Go over the entries below line by line, copying each one that contains the word "none".

RECORDS>
◆ ◆ ◆ ◆

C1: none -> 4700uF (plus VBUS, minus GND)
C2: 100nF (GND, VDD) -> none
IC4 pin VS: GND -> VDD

◆ ◆ ◆ ◆

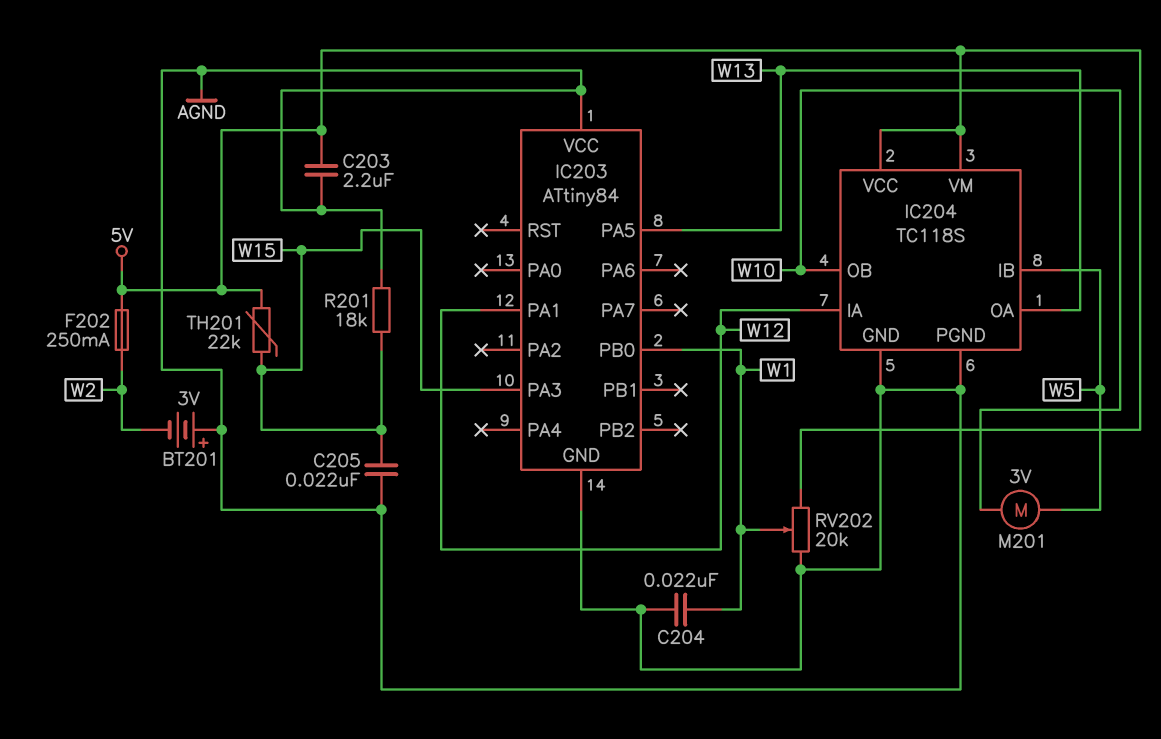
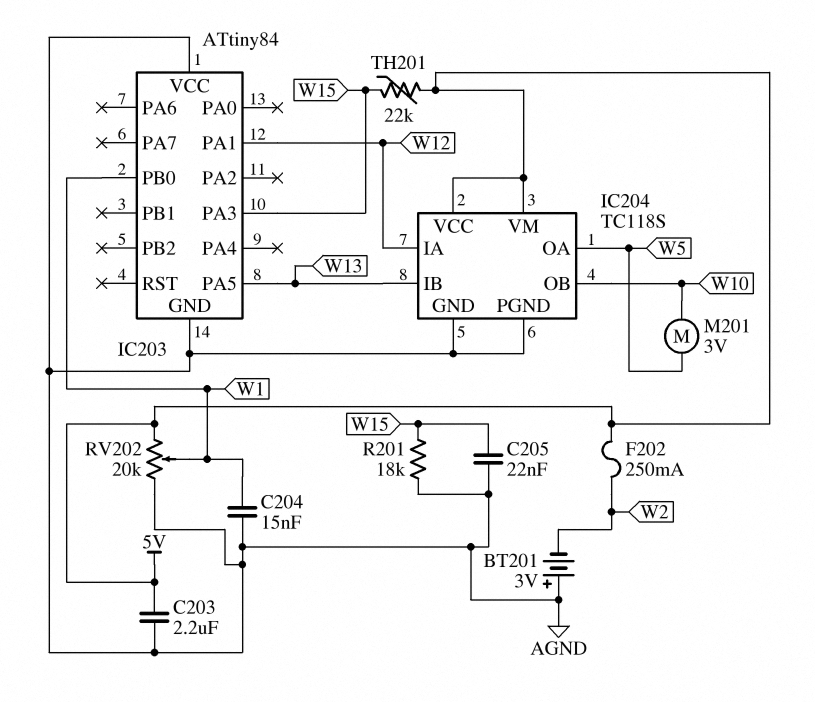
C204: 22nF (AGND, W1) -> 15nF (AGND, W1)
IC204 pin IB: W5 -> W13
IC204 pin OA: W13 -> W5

◆ ◆ ◆ ◆

ANSWER TO THIS PROBLEM>
C1: none -> 4700uF (plus VBUS, minus GND)
C2: 100nF (GND, VDD) -> none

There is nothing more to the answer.